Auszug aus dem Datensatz

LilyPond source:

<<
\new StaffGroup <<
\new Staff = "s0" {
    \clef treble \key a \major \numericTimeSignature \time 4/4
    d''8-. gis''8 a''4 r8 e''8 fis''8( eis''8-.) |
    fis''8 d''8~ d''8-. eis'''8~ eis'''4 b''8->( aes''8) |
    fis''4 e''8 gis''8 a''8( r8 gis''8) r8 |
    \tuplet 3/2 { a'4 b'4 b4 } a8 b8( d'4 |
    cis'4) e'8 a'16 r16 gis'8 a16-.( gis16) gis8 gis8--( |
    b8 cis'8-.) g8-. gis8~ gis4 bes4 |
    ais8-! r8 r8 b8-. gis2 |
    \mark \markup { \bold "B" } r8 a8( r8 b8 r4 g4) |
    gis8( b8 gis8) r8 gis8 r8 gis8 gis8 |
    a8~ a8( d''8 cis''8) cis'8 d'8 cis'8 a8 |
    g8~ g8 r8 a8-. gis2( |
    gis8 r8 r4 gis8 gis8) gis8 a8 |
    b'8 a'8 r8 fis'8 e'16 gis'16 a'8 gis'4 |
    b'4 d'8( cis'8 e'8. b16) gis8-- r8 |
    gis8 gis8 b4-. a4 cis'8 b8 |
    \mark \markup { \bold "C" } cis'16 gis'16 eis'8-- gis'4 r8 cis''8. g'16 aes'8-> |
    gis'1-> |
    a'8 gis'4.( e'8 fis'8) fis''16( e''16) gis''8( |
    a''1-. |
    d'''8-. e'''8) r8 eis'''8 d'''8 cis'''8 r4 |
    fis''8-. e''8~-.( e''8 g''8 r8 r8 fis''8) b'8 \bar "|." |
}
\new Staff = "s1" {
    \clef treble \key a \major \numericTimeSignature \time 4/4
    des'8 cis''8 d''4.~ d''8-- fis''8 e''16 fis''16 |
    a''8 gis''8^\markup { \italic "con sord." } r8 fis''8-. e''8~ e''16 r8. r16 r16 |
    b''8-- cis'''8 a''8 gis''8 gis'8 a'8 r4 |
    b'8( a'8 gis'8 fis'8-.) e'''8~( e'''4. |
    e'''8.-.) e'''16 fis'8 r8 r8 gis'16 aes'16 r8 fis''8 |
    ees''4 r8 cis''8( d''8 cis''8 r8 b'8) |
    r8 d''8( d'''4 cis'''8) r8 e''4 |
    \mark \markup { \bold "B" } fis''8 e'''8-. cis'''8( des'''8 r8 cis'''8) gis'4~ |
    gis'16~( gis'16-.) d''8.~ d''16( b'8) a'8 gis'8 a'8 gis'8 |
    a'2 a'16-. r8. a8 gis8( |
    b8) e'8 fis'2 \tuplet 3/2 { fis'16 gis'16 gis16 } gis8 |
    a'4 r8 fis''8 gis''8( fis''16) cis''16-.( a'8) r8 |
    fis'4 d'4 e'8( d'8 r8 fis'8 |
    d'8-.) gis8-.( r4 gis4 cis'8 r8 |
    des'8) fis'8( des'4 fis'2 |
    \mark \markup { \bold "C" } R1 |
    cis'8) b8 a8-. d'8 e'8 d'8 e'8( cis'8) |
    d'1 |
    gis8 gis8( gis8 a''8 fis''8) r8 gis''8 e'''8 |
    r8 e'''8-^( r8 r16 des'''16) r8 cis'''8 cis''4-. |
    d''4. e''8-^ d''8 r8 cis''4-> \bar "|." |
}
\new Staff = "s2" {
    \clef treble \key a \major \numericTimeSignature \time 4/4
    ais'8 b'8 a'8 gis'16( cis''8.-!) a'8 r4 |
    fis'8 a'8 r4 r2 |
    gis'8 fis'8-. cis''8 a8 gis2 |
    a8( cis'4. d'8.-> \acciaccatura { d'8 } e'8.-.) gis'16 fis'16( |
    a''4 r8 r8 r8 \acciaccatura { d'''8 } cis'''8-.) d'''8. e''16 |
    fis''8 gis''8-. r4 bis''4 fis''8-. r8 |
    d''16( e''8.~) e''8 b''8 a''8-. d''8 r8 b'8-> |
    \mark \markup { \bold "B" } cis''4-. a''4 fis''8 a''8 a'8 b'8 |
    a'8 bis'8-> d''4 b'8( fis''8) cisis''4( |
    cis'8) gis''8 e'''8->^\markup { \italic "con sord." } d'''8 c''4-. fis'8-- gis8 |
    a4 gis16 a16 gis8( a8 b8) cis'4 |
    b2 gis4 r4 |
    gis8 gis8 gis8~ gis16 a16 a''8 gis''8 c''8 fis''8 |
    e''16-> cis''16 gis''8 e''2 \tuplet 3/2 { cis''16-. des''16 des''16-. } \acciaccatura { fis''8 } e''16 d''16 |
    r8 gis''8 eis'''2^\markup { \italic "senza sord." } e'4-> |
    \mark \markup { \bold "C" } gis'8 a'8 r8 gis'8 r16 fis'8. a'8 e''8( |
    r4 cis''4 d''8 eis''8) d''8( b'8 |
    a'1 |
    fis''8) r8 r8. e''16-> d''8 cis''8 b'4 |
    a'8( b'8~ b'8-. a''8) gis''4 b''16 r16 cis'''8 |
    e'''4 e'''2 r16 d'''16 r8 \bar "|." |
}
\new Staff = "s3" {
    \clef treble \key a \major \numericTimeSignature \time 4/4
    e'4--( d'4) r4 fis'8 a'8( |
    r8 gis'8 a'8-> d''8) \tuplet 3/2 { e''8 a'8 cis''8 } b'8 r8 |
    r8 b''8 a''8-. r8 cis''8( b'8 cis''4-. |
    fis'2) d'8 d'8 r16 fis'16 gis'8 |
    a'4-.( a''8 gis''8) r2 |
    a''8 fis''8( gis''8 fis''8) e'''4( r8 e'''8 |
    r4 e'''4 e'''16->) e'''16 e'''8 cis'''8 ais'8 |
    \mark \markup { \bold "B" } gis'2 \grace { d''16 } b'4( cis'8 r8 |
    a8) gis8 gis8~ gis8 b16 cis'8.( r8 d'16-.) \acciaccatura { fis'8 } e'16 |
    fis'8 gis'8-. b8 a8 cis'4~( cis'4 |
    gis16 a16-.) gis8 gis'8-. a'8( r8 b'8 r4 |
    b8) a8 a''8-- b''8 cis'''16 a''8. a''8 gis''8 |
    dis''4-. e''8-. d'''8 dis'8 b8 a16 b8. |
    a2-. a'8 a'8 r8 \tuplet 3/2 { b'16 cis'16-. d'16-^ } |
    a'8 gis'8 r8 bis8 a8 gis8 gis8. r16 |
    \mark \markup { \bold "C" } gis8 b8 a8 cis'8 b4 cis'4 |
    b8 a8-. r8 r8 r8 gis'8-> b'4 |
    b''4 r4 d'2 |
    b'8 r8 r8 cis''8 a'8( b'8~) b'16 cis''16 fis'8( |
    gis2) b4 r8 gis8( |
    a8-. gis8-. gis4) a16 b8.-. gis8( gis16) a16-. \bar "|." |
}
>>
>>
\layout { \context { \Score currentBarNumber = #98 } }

*Worum es geht:*
Welche Zeilen der Einträge oben enthalten die Zeichenfolge „italic“? Sammle sie alle und achte dabei auf Groß- und Kleinschreibung.

*Vollständige Antwort:*
    a''8 gis''8^\markup { \italic "con sord." } r8 fis''8-. e''8~ e''16 r8. r16 r16 |
    cis'8) gis''8 e'''8->^\markup { \italic "con sord." } d'''8 c''4-. fis'8-- gis8 |
    r8 gis''8 eis'''2^\markup { \italic "senza sord." } e'4-> |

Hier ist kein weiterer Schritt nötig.